Top of Recorded data

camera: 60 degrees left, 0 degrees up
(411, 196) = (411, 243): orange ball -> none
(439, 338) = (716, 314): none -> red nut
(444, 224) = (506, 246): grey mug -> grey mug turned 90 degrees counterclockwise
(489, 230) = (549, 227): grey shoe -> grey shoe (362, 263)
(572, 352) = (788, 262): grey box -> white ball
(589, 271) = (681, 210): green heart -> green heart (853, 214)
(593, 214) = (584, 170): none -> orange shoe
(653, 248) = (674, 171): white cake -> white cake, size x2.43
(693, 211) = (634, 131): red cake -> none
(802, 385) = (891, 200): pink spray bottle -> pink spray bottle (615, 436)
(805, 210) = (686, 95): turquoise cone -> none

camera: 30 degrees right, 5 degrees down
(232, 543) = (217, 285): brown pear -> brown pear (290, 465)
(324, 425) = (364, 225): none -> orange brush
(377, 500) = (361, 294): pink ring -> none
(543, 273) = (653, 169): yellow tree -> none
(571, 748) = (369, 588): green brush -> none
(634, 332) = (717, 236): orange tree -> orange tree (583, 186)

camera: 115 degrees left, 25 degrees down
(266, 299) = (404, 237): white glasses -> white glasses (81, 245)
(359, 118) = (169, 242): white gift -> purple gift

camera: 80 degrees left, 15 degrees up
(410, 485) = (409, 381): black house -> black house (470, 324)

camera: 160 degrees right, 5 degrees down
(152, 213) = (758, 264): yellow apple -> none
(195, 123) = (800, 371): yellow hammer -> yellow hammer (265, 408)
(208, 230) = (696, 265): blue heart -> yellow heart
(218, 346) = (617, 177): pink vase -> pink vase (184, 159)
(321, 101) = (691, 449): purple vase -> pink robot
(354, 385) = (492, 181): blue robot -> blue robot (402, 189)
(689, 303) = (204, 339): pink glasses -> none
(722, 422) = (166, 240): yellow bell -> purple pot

Bottom of Recorded data

▶ **Prompt**: Faithfully reproduce all of the records, character for character.

▶ **Exercise solution**:
camera: 60 degrees left, 0 degrees up
(411, 196) = (411, 243): orange ball -> none
(439, 338) = (716, 314): none -> red nut
(444, 224) = (506, 246): grey mug -> grey mug turned 90 degrees counterclockwise
(489, 230) = (549, 227): grey shoe -> grey shoe (362, 263)
(572, 352) = (788, 262): grey box -> white ball
(589, 271) = (681, 210): green heart -> green heart (853, 214)
(593, 214) = (584, 170): none -> orange shoe
(653, 248) = (674, 171): white cake -> white cake, size x2.43
(693, 211) = (634, 131): red cake -> none
(802, 385) = (891, 200): pink spray bottle -> pink spray bottle (615, 436)
(805, 210) = (686, 95): turquoise cone -> none

camera: 30 degrees right, 5 degrees down
(232, 543) = (217, 285): brown pear -> brown pear (290, 465)
(324, 425) = (364, 225): none -> orange brush
(377, 500) = (361, 294): pink ring -> none
(543, 273) = (653, 169): yellow tree -> none
(571, 748) = (369, 588): green brush -> none
(634, 332) = (717, 236): orange tree -> orange tree (583, 186)

camera: 115 degrees left, 25 degrees down
(266, 299) = (404, 237): white glasses -> white glasses (81, 245)
(359, 118) = (169, 242): white gift -> purple gift

camera: 80 degrees left, 15 degrees up
(410, 485) = (409, 381): black house -> black house (470, 324)

camera: 160 degrees right, 5 degrees down
(152, 213) = (758, 264): yellow apple -> none
(195, 123) = (800, 371): yellow hammer -> yellow hammer (265, 408)
(208, 230) = (696, 265): blue heart -> yellow heart
(218, 346) = (617, 177): pink vase -> pink vase (184, 159)
(321, 101) = (691, 449): purple vase -> pink robot
(354, 385) = (492, 181): blue robot -> blue robot (402, 189)
(689, 303) = (204, 339): pink glasses -> none
(722, 422) = (166, 240): yellow bell -> purple pot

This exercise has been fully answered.